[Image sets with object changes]
>>

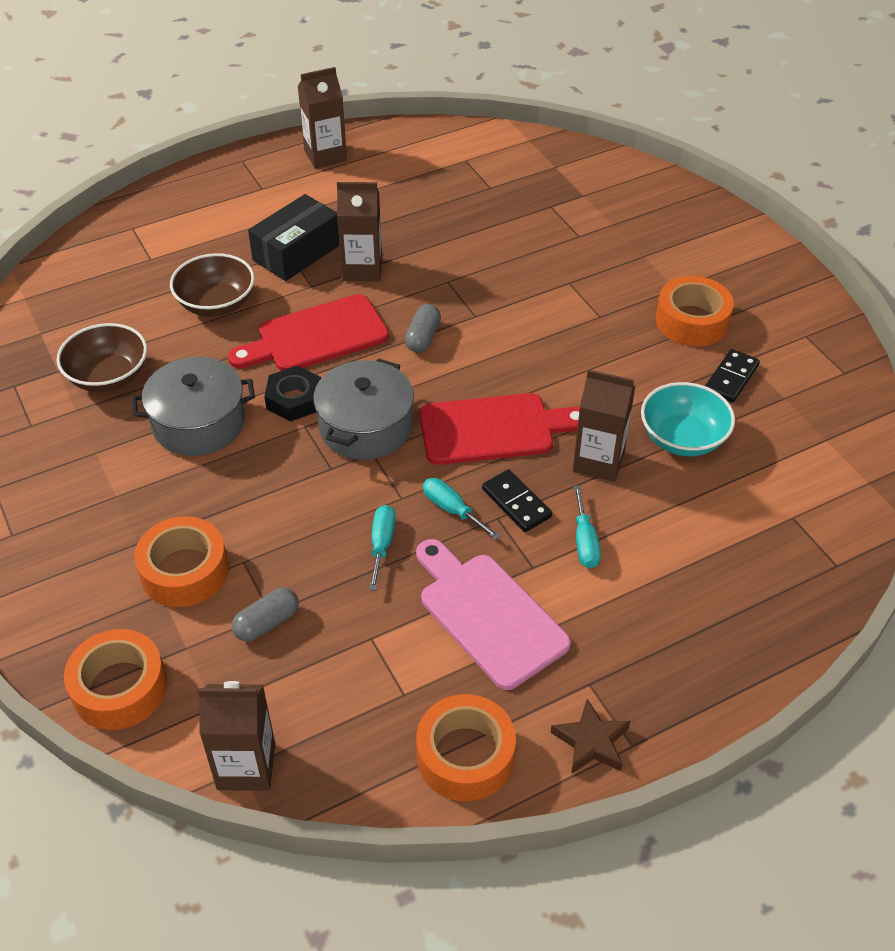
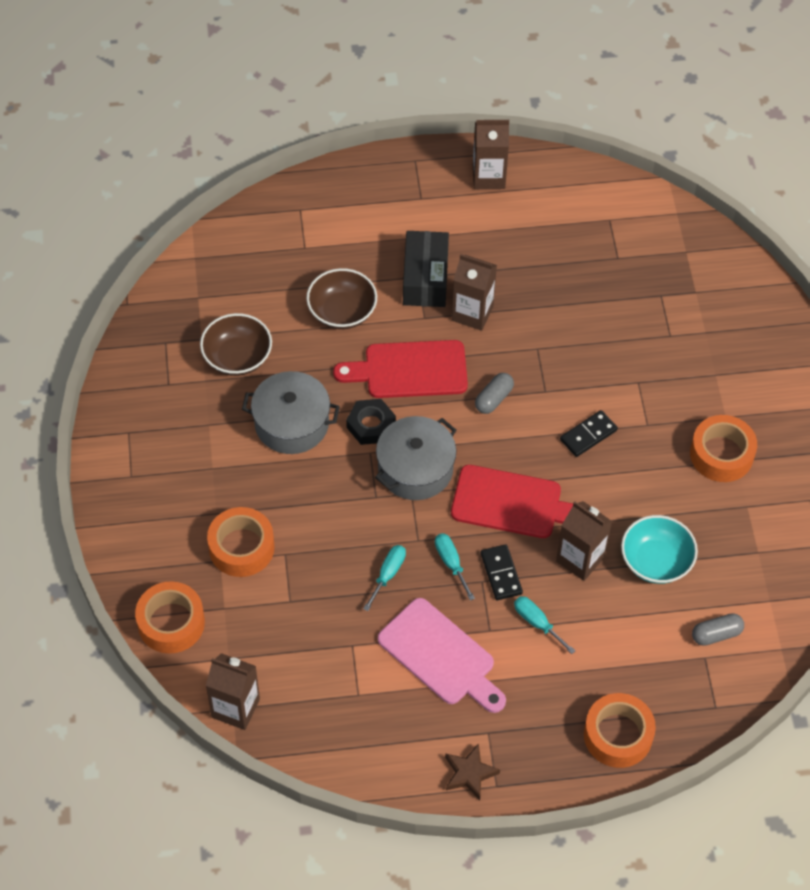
camera: 20 degrees right, 10 degrees up
(267, 623) = (285, 608): grey capsule -> grey capsule (716, 634)
(297, 252) = (425, 278): black box -> black box turned 60 degrees counterclockwise
(465, 756) = (381, 753): orange tape -> orange tape (618, 735)
(488, 614) = (441, 656): pink cutting board -> pink cutting board turned 150 degrees clockwise
(585, 541) = (537, 623): turquoise screwdriver -> turquoise screwdriver turned 120 degrees clockwise
(731, 378) = (724, 519): black domino -> black domino (588, 435)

<<

▶ [What needs to be done]:
Extract each line from the entries above that contains the string "degrees".

▶ [Solution for this problem]:
camera: 20 degrees right, 10 degrees up
(297, 252) = (425, 278): black box -> black box turned 60 degrees counterclockwise
(488, 614) = (441, 656): pink cutting board -> pink cutting board turned 150 degrees clockwise
(585, 541) = (537, 623): turquoise screwdriver -> turquoise screwdriver turned 120 degrees clockwise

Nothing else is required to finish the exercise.